EXERCISE GOAL
Reproduce all of the rows below verbatim, keeping their order and every character unchanged.

RECORDS SUPPLIED

[START]

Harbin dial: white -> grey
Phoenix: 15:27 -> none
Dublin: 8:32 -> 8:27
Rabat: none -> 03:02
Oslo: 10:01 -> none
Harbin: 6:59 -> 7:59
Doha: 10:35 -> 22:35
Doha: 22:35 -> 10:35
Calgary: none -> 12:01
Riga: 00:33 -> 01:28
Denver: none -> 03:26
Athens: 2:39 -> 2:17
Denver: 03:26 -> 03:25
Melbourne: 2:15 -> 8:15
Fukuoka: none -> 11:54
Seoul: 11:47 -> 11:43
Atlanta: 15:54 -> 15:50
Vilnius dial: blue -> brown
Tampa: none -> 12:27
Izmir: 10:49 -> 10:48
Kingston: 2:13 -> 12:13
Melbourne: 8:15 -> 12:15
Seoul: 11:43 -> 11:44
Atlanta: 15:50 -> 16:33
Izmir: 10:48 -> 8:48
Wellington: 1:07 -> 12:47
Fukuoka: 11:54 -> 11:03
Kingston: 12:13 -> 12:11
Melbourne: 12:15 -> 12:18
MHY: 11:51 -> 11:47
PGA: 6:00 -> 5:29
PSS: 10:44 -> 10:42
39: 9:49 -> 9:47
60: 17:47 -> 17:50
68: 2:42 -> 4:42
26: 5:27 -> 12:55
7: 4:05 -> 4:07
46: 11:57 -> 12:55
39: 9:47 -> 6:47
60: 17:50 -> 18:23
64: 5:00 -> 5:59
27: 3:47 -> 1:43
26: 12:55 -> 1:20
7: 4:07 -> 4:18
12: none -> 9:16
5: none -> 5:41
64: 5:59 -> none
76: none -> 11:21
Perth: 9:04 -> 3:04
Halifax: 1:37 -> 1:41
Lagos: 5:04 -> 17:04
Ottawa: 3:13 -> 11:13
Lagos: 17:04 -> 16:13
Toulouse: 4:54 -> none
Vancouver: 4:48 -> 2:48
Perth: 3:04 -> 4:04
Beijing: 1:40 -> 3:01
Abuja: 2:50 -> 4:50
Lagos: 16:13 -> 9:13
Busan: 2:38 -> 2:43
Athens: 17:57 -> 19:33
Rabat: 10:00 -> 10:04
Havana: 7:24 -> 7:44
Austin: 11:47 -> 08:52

[END]

IN RESPONSE
Harbin dial: white -> grey
Phoenix: 15:27 -> none
Dublin: 8:32 -> 8:27
Rabat: none -> 03:02
Oslo: 10:01 -> none
Harbin: 6:59 -> 7:59
Doha: 10:35 -> 22:35
Doha: 22:35 -> 10:35
Calgary: none -> 12:01
Riga: 00:33 -> 01:28
Denver: none -> 03:26
Athens: 2:39 -> 2:17
Denver: 03:26 -> 03:25
Melbourne: 2:15 -> 8:15
Fukuoka: none -> 11:54
Seoul: 11:47 -> 11:43
Atlanta: 15:54 -> 15:50
Vilnius dial: blue -> brown
Tampa: none -> 12:27
Izmir: 10:49 -> 10:48
Kingston: 2:13 -> 12:13
Melbourne: 8:15 -> 12:15
Seoul: 11:43 -> 11:44
Atlanta: 15:50 -> 16:33
Izmir: 10:48 -> 8:48
Wellington: 1:07 -> 12:47
Fukuoka: 11:54 -> 11:03
Kingston: 12:13 -> 12:11
Melbourne: 12:15 -> 12:18
MHY: 11:51 -> 11:47
PGA: 6:00 -> 5:29
PSS: 10:44 -> 10:42
39: 9:49 -> 9:47
60: 17:47 -> 17:50
68: 2:42 -> 4:42
26: 5:27 -> 12:55
7: 4:05 -> 4:07
46: 11:57 -> 12:55
39: 9:47 -> 6:47
60: 17:50 -> 18:23
64: 5:00 -> 5:59
27: 3:47 -> 1:43
26: 12:55 -> 1:20
7: 4:07 -> 4:18
12: none -> 9:16
5: none -> 5:41
64: 5:59 -> none
76: none -> 11:21
Perth: 9:04 -> 3:04
Halifax: 1:37 -> 1:41
Lagos: 5:04 -> 17:04
Ottawa: 3:13 -> 11:13
Lagos: 17:04 -> 16:13
Toulouse: 4:54 -> none
Vancouver: 4:48 -> 2:48
Perth: 3:04 -> 4:04
Beijing: 1:40 -> 3:01
Abuja: 2:50 -> 4:50
Lagos: 16:13 -> 9:13
Busan: 2:38 -> 2:43
Athens: 17:57 -> 19:33
Rabat: 10:00 -> 10:04
Havana: 7:24 -> 7:44
Austin: 11:47 -> 08:52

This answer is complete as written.